Material for the task>
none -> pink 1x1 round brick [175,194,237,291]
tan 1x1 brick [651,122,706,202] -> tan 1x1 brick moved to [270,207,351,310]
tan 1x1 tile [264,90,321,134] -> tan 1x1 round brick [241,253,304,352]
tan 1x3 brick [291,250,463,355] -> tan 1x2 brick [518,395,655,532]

...

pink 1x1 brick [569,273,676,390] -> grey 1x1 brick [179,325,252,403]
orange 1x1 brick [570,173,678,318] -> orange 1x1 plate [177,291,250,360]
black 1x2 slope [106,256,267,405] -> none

Exercise directions>
Determine how many lines in the data above contain the string "round". Give nothing except the number.

Reply to the task>
2